(Records from a data collection)
++++++

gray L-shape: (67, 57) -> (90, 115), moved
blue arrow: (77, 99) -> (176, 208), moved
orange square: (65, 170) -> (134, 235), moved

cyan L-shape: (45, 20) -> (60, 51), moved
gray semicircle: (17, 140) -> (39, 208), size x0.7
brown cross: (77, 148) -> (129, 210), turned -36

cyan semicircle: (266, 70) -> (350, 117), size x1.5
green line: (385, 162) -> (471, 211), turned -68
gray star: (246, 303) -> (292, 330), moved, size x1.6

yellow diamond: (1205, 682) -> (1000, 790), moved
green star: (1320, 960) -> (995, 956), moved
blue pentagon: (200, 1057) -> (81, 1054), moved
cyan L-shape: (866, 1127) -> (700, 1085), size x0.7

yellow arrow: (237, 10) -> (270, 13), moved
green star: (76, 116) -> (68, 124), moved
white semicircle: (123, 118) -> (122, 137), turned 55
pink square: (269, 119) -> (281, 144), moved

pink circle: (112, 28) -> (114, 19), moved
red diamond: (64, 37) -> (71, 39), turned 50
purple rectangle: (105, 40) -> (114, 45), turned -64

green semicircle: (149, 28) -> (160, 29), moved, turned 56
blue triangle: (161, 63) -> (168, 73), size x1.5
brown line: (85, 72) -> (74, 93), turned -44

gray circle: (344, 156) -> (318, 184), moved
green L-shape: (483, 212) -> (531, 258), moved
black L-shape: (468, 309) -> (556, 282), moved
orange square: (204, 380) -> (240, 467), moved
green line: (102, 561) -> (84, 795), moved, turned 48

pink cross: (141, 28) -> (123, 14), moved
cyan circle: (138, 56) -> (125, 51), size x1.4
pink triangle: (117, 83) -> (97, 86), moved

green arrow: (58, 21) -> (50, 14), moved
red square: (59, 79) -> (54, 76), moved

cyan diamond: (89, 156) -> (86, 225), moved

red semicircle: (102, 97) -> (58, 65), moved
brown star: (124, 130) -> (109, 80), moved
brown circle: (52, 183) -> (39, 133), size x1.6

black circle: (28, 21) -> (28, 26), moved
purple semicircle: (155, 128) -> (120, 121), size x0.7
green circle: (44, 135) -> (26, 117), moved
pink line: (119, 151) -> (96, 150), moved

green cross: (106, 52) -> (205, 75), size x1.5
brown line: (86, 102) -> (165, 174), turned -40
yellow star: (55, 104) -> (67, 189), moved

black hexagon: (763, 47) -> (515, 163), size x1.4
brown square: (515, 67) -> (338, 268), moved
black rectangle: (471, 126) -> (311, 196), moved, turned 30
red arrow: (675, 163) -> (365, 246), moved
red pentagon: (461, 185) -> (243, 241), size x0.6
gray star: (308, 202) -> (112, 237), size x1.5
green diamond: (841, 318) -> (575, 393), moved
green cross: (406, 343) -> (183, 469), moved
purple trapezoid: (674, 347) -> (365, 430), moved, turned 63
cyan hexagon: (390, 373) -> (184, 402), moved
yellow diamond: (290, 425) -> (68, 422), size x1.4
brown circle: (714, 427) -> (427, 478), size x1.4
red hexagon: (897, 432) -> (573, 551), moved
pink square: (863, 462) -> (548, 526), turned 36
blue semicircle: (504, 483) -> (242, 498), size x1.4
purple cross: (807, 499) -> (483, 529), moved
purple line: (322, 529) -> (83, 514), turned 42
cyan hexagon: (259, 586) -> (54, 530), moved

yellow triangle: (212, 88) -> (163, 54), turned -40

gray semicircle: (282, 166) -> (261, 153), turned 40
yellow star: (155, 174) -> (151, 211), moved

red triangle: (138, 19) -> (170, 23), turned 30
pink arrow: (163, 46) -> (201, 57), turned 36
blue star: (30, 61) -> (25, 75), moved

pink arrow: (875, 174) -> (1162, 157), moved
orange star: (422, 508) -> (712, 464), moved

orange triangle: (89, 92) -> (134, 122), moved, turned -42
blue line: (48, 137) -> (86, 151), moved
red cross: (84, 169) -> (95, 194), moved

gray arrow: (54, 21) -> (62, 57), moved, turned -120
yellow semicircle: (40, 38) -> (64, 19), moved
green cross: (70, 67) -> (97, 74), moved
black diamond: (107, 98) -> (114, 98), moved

++++++

▶ Activity
Look through the data above and return each line where the string "arrow" occurs.

▶ Written solution
blue arrow: (77, 99) -> (176, 208), moved
yellow arrow: (237, 10) -> (270, 13), moved
green arrow: (58, 21) -> (50, 14), moved
red arrow: (675, 163) -> (365, 246), moved
pink arrow: (163, 46) -> (201, 57), turned 36
pink arrow: (875, 174) -> (1162, 157), moved
gray arrow: (54, 21) -> (62, 57), moved, turned -120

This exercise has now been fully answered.